### DATA PROVIDED ###

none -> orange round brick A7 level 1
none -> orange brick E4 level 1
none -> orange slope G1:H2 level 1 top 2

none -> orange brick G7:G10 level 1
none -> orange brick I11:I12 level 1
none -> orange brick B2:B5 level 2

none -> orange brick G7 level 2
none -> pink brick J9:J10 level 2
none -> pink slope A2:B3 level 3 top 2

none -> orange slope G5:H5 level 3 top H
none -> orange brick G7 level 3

###

WHAT YOU ARE ASKED TO DO » Each line of the records, from the opening one through the line holding "none -> pink slope A2:B3 level 3 top 2", should be restated word for word, with nothing else in the answer.

RESPONSE AREA »
none -> orange round brick A7 level 1
none -> orange brick E4 level 1
none -> orange slope G1:H2 level 1 top 2

none -> orange brick G7:G10 level 1
none -> orange brick I11:I12 level 1
none -> orange brick B2:B5 level 2

none -> orange brick G7 level 2
none -> pink brick J9:J10 level 2
none -> pink slope A2:B3 level 3 top 2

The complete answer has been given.